:: Material for this task ::
○ ○ ○ ○

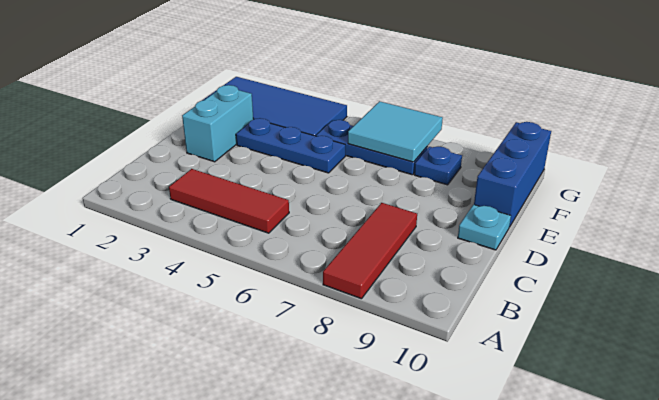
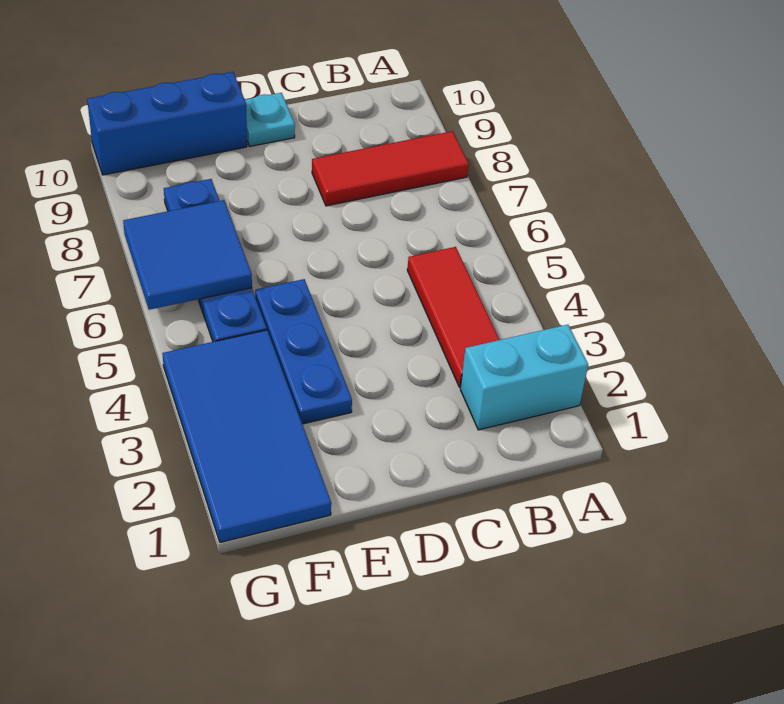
cyan brick D2:E2 level 1 -> cyan brick A2:B2 level 1
cyan tile F6:G7 level 2 -> blue tile F6:G7 level 2

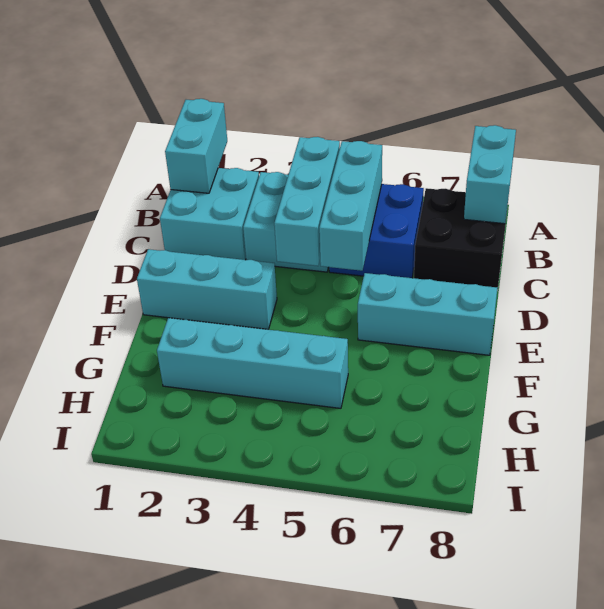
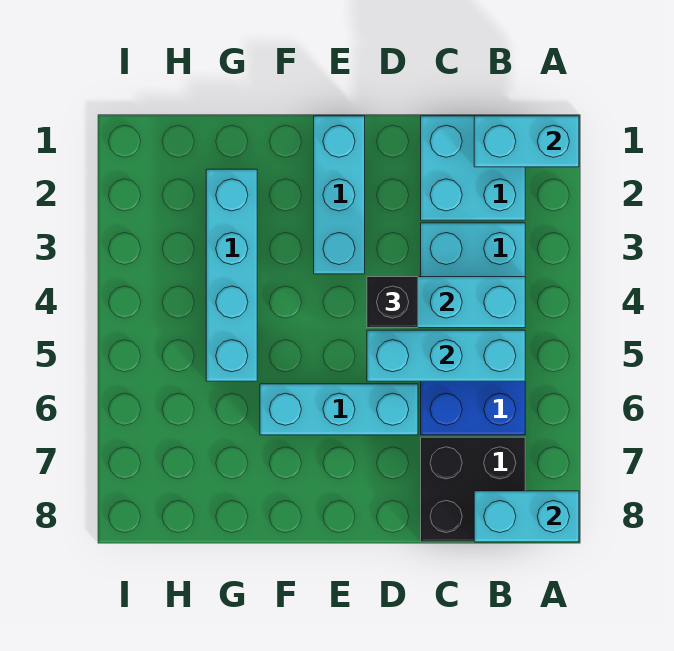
none -> black brick D4 level 3
cyan brick E6:E8 level 1 -> cyan brick D6:F6 level 1

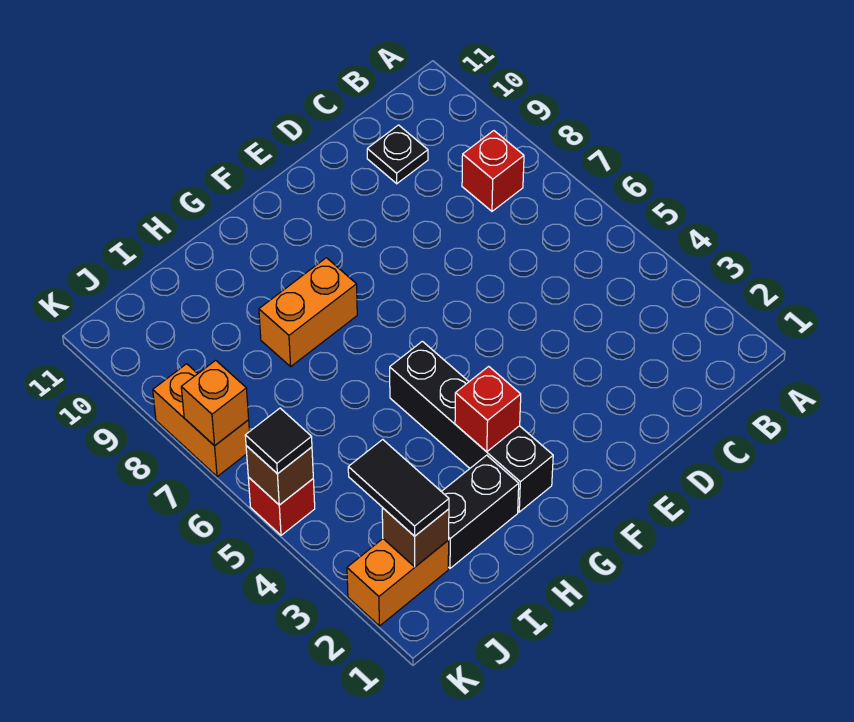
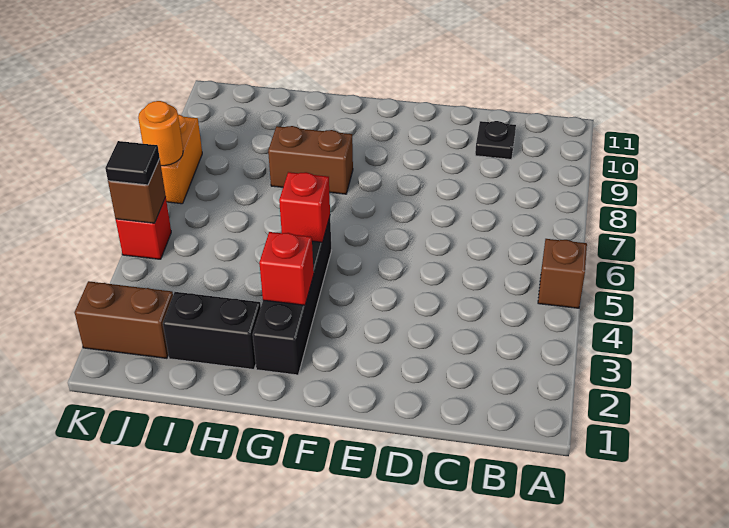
red brick B8 level 1 -> red brick G5 level 2
orange brick G8:H8 level 1 -> brown brick G8:H8 level 1
orange brick J2:K2 level 1 -> brown brick J2:K2 level 1
brown brick J2 level 2 -> brown brick A5 level 1
black tile J2:J3 level 3 -> none
orange brick K7 level 2 -> orange round brick K7 level 2

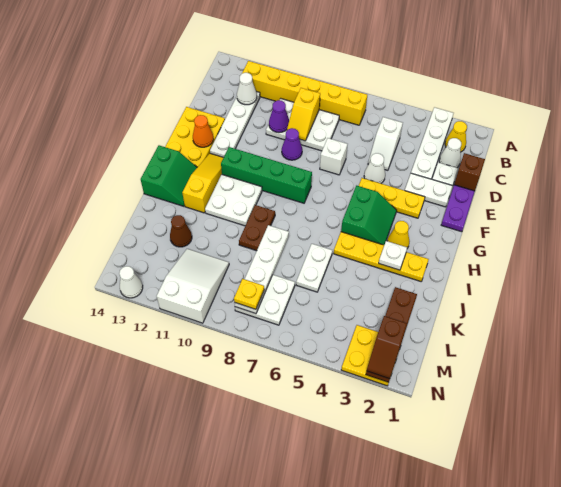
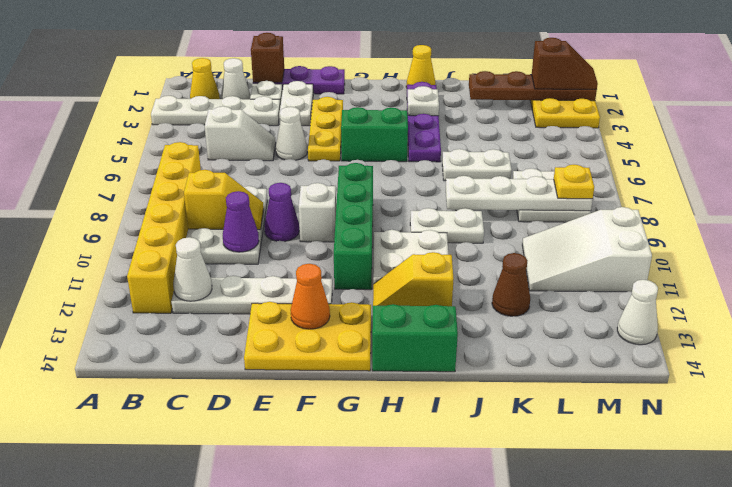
white brick E7 level 1 -> white brick F9 level 1
yellow slope G12:I12 level 1 top I -> yellow slope H12:I12 level 1 top I
yellow cone H3 level 1 -> yellow cone I1 level 1
yellow plate I2:I5 level 1 -> purple plate I2:I5 level 1
brown plate I9:J9 level 1 -> white plate I9:J9 level 1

○ ○ ○ ○

:: Task requirements ::
Find each line in the data above with the word "cyan", then copy it.

:: Output for this exercise ::
cyan brick D2:E2 level 1 -> cyan brick A2:B2 level 1
cyan tile F6:G7 level 2 -> blue tile F6:G7 level 2
cyan brick E6:E8 level 1 -> cyan brick D6:F6 level 1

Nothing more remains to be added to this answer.